THE TASK:
Please copy every record below exactly, but leave the pictures out.

EXERCISE INPUT:
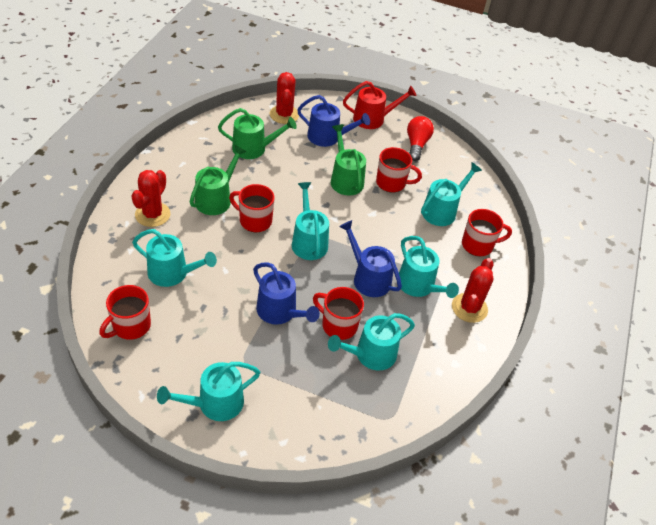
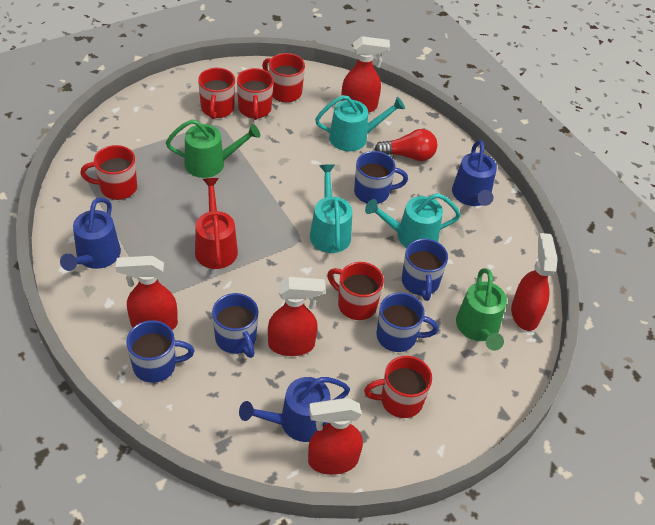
blue mug: 0 -> 5
green watering can: 3 -> 2
red cactus: 3 -> 0
red mug: 5 -> 6
red spray bottle: 0 -> 5
turquoise watering can: 6 -> 3

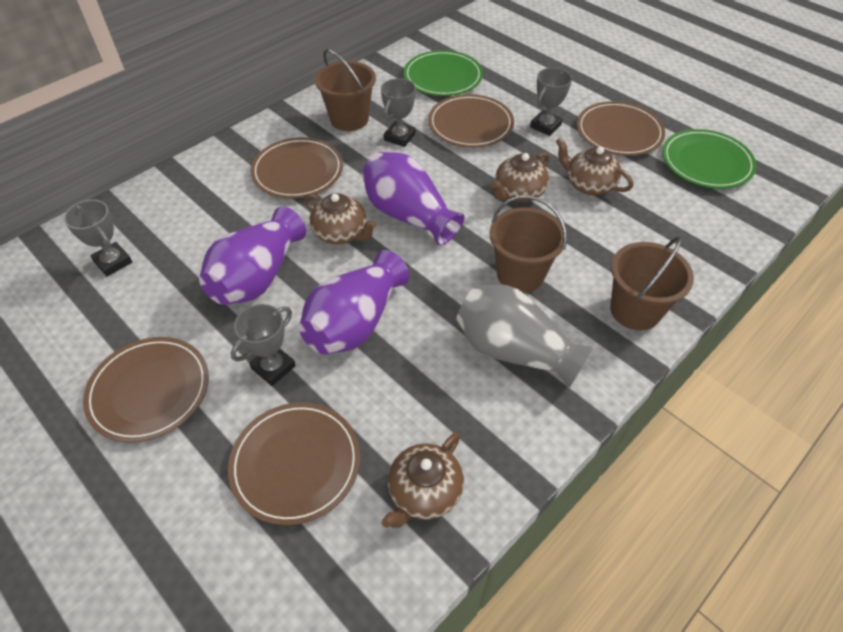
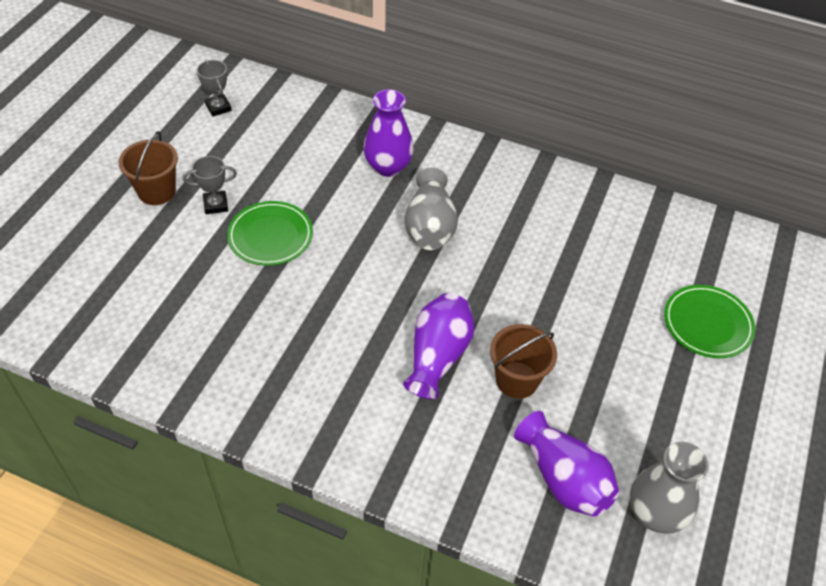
brown bucket: 3 -> 2
brown plate: 5 -> 0
brown teapot: 4 -> 0
grey trophy: 4 -> 2
grey vase: 1 -> 2

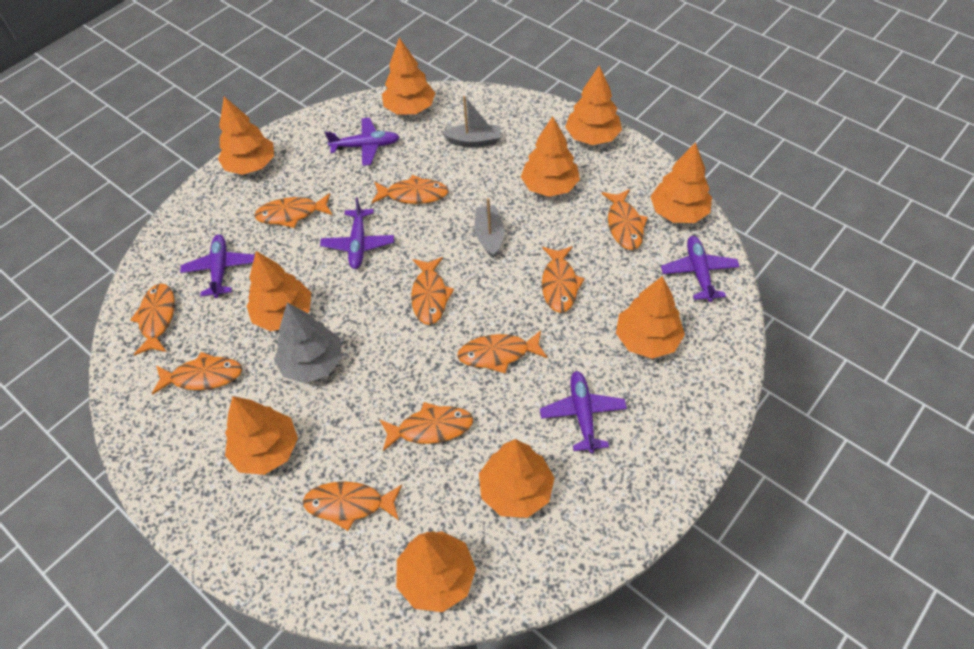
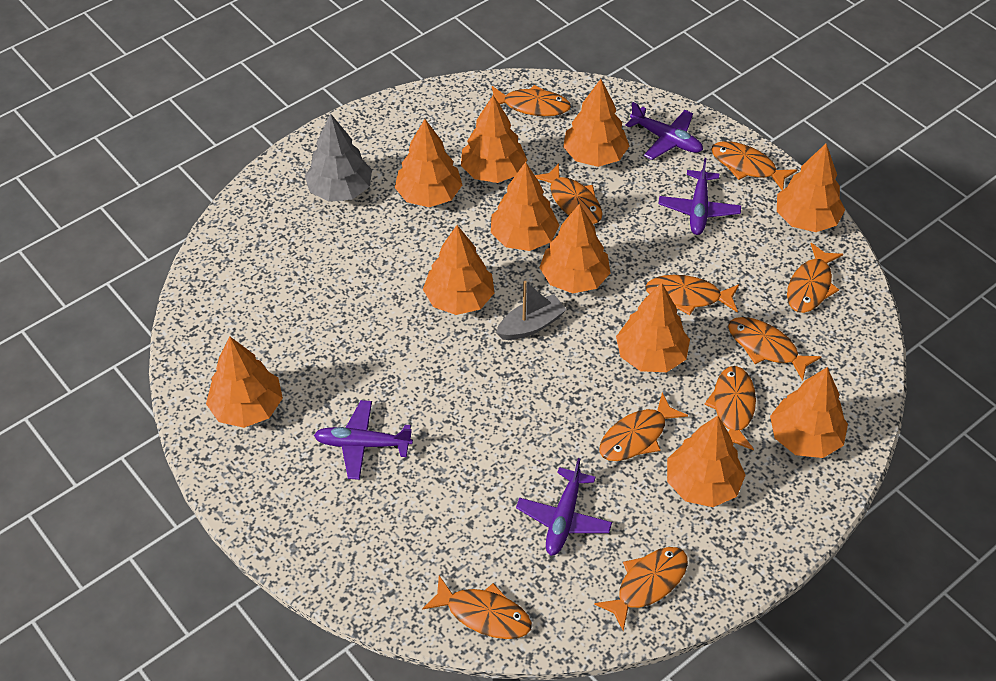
grey boat: 2 -> 1
orange tree: 10 -> 11
purple plane: 5 -> 4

RESPONSE AREA:
blue mug: 0 -> 5
green watering can: 3 -> 2
red cactus: 3 -> 0
red mug: 5 -> 6
red spray bottle: 0 -> 5
turquoise watering can: 6 -> 3

brown bucket: 3 -> 2
brown plate: 5 -> 0
brown teapot: 4 -> 0
grey trophy: 4 -> 2
grey vase: 1 -> 2

grey boat: 2 -> 1
orange tree: 10 -> 11
purple plane: 5 -> 4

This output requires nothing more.